---------- Input data
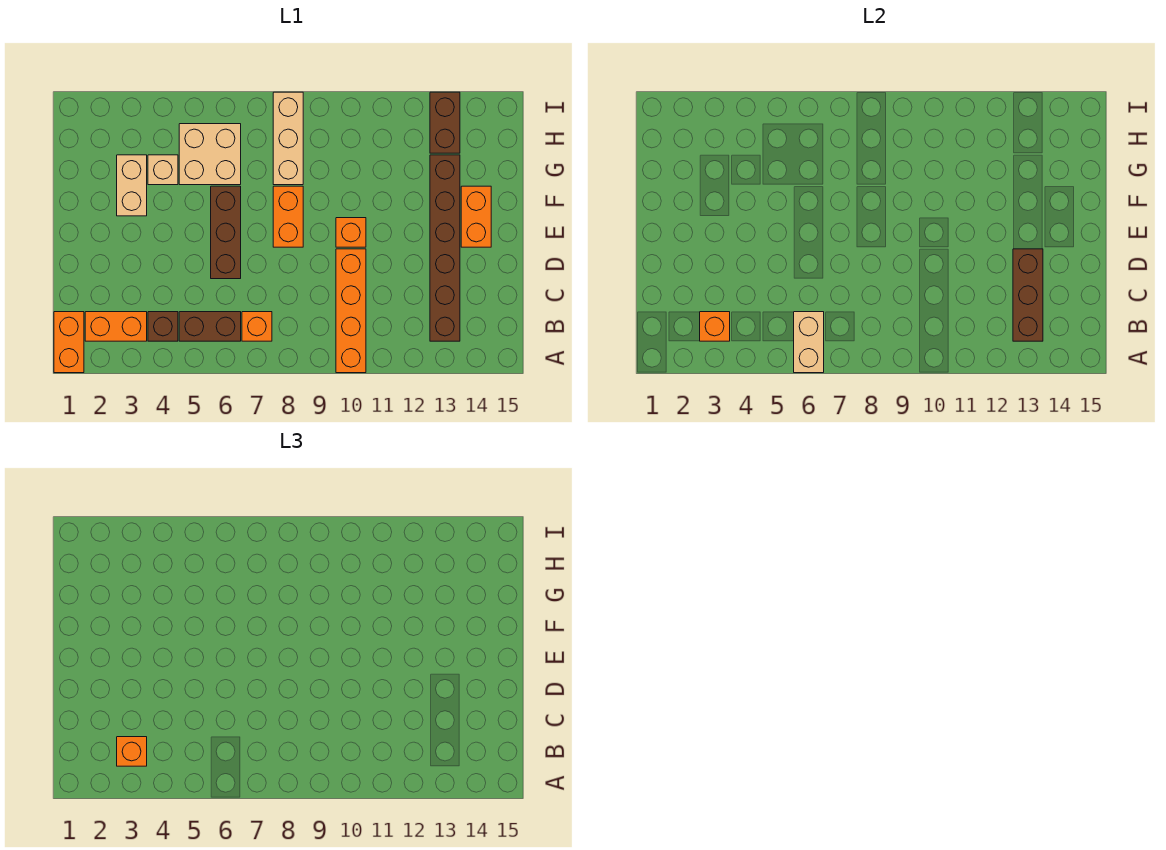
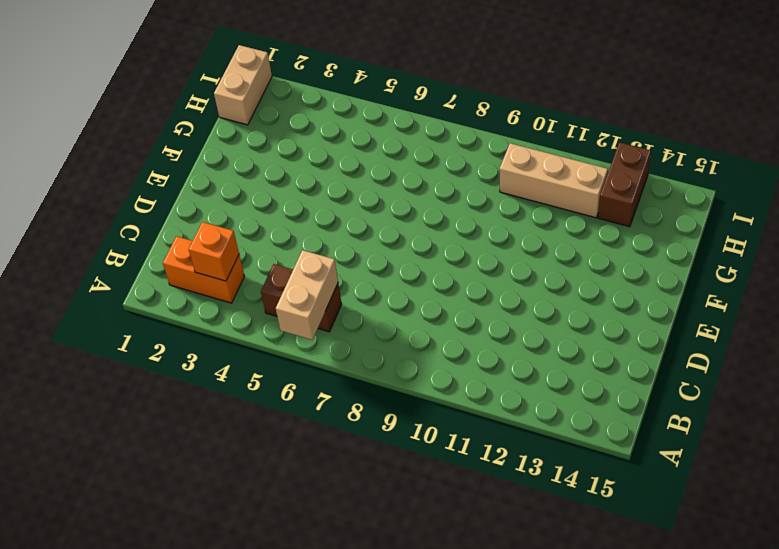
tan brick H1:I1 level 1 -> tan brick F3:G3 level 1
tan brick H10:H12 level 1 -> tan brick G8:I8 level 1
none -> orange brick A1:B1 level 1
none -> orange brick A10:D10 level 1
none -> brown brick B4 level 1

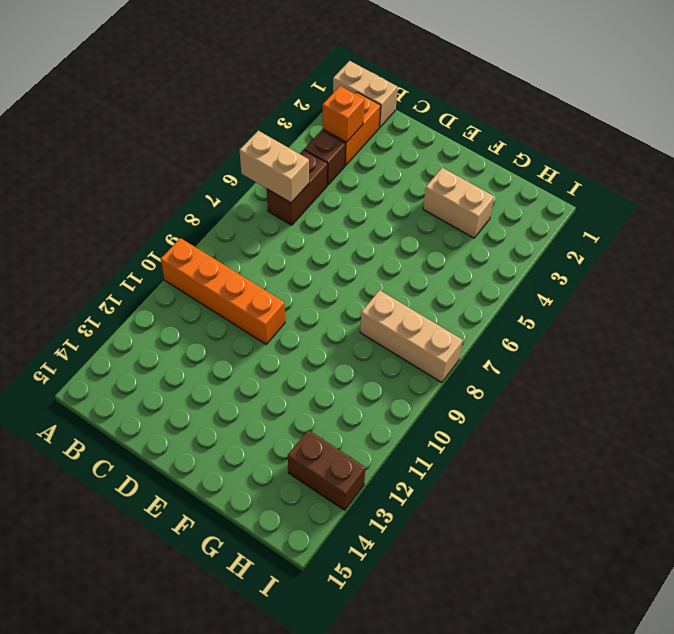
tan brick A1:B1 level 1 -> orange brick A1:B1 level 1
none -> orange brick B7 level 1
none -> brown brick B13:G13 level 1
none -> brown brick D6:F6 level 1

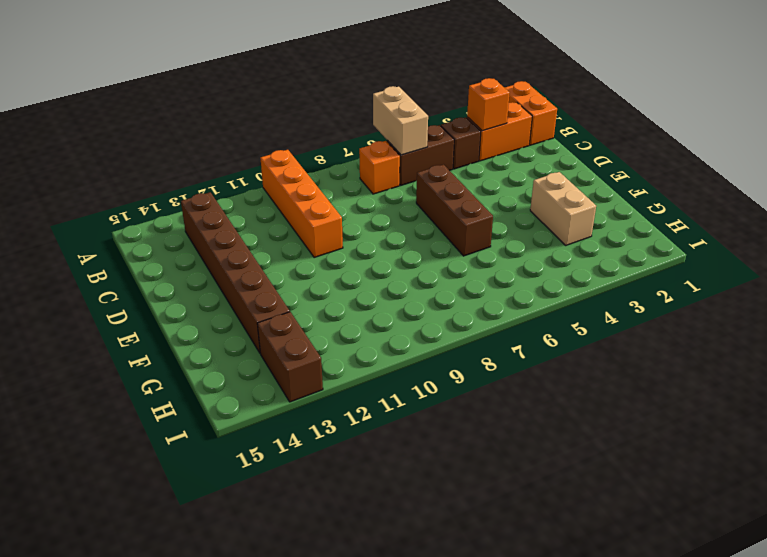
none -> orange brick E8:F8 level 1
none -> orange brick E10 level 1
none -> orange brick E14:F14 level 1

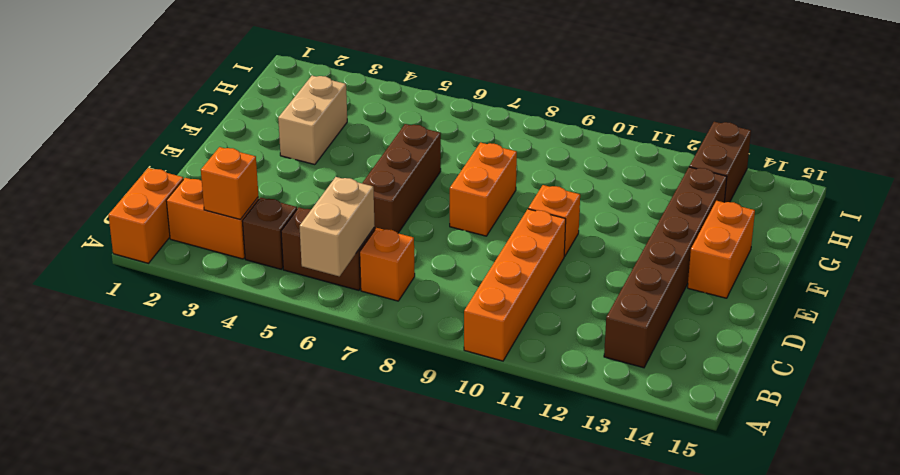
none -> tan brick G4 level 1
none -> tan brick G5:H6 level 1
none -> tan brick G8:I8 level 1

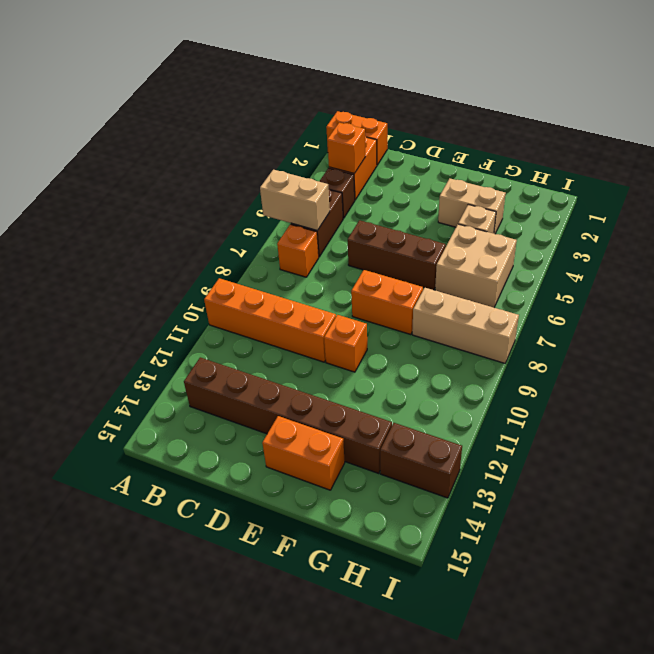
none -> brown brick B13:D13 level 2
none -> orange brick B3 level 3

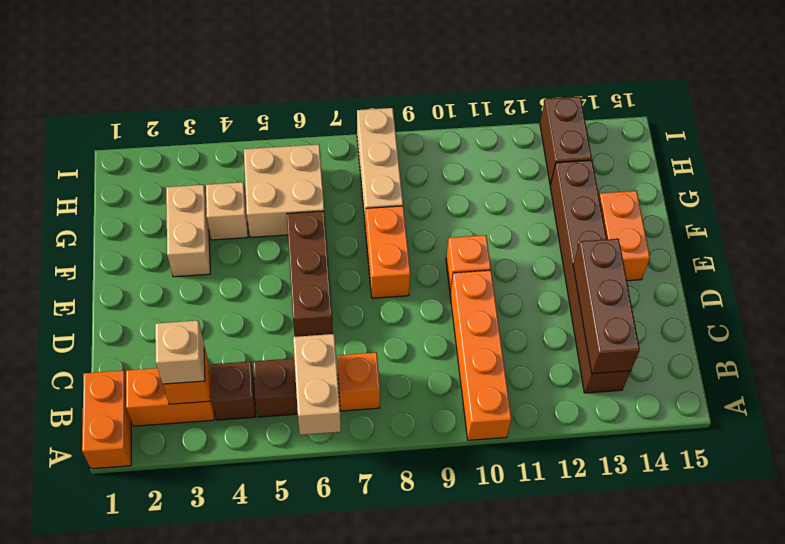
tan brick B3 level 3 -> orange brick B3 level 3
--------------------
---------- Input data
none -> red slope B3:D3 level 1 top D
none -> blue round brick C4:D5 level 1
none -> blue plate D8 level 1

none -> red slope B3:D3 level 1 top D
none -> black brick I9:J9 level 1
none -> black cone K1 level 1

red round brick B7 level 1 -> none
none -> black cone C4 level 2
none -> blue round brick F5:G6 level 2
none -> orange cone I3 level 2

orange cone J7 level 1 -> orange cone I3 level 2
--------------------
---------- Input data
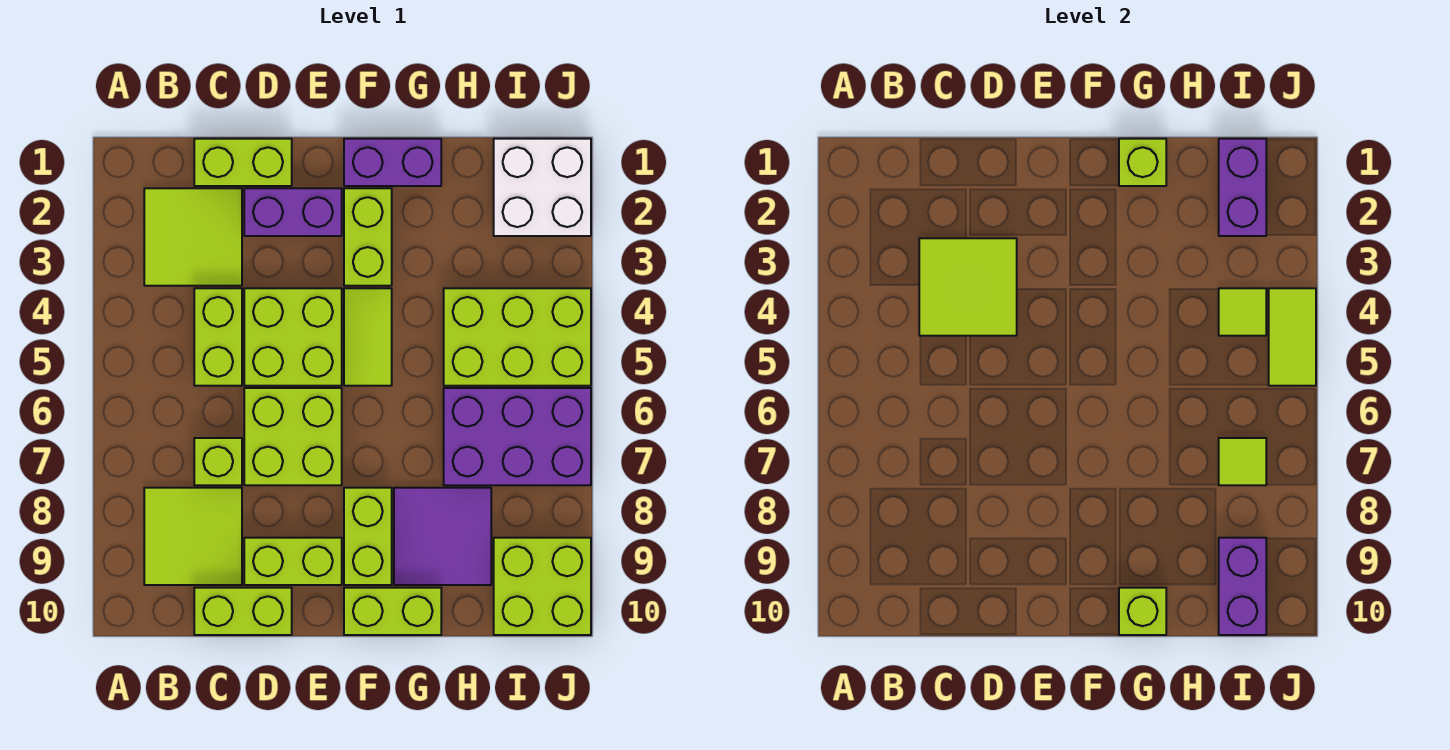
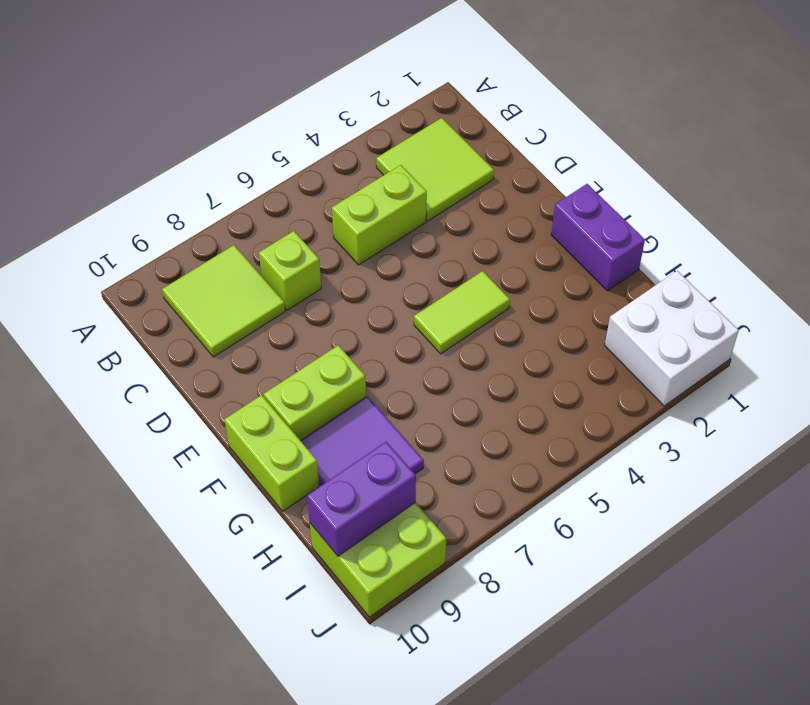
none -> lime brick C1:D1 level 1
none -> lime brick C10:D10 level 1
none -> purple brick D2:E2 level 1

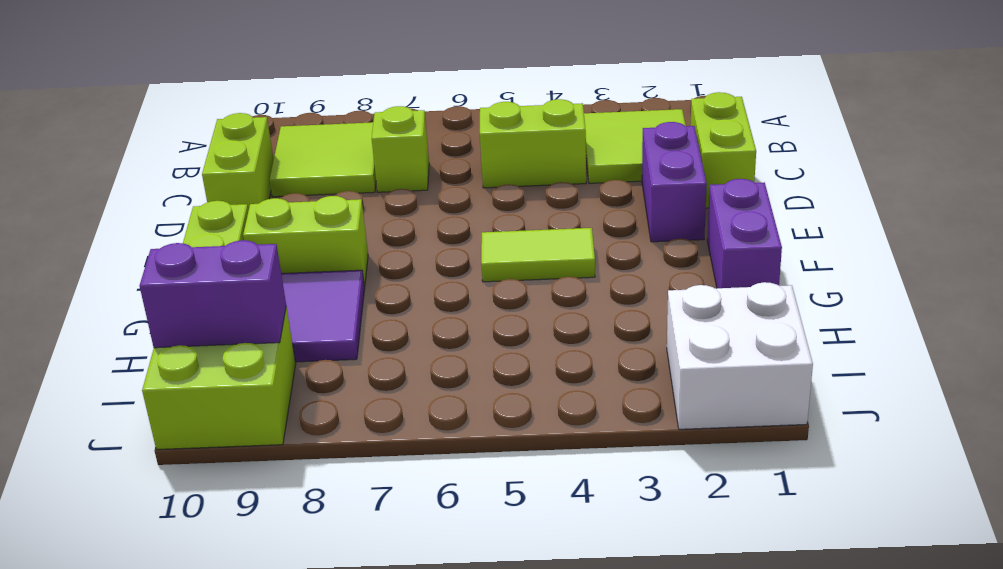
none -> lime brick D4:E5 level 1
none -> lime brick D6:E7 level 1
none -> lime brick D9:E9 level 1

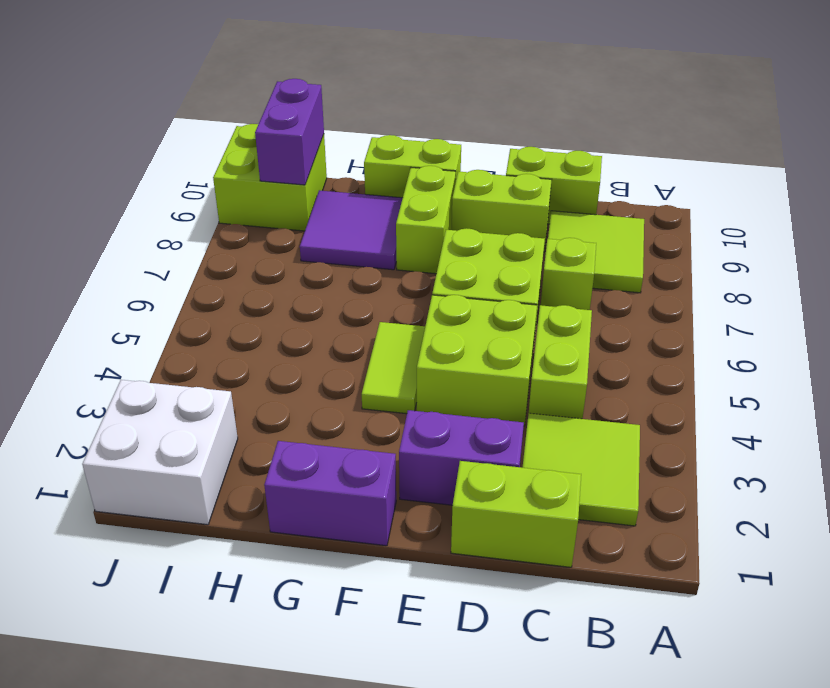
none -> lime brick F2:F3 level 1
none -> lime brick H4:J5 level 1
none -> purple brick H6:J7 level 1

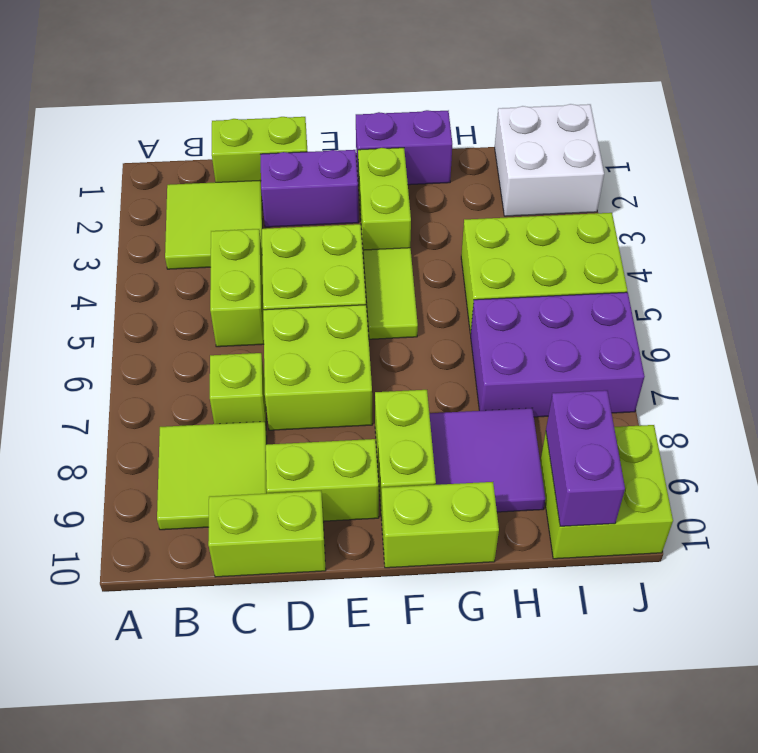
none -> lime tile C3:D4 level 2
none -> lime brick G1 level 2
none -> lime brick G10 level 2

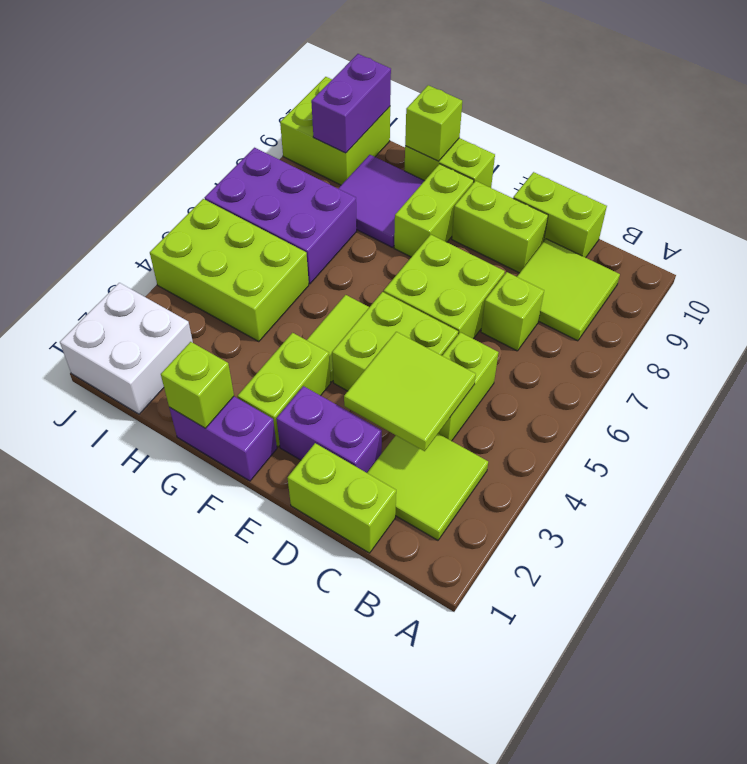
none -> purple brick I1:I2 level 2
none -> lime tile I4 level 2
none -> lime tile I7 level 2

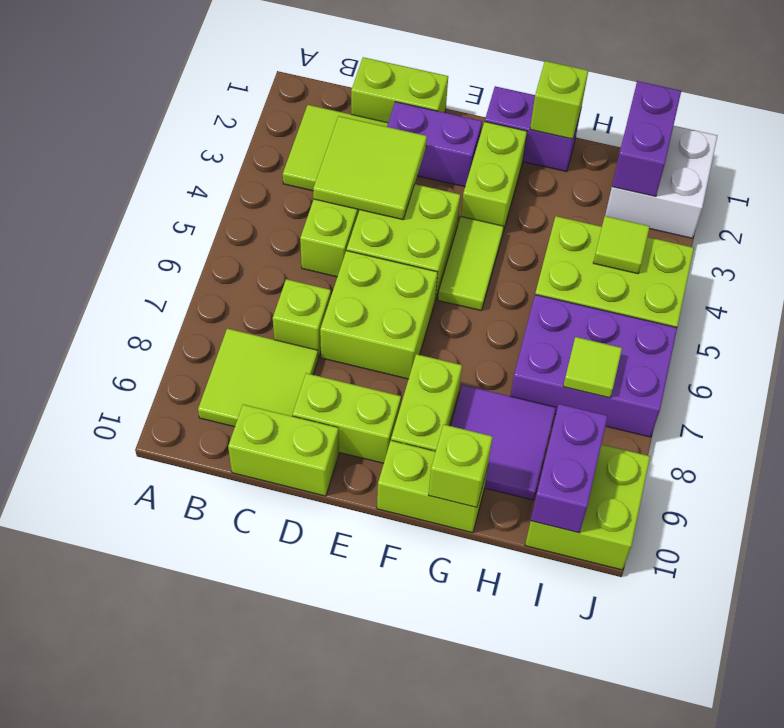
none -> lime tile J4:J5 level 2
--------------------
Work item: Above are some records; extract exactly the lines from the one containing "tan brick H1:I1" through the one containing "tan brick B3" and drop the pictures.

Response to the task:
tan brick H1:I1 level 1 -> tan brick F3:G3 level 1
tan brick H10:H12 level 1 -> tan brick G8:I8 level 1
none -> orange brick A1:B1 level 1
none -> orange brick A10:D10 level 1
none -> brown brick B4 level 1

tan brick A1:B1 level 1 -> orange brick A1:B1 level 1
none -> orange brick B7 level 1
none -> brown brick B13:G13 level 1
none -> brown brick D6:F6 level 1

none -> orange brick E8:F8 level 1
none -> orange brick E10 level 1
none -> orange brick E14:F14 level 1

none -> tan brick G4 level 1
none -> tan brick G5:H6 level 1
none -> tan brick G8:I8 level 1

none -> brown brick B13:D13 level 2
none -> orange brick B3 level 3

tan brick B3 level 3 -> orange brick B3 level 3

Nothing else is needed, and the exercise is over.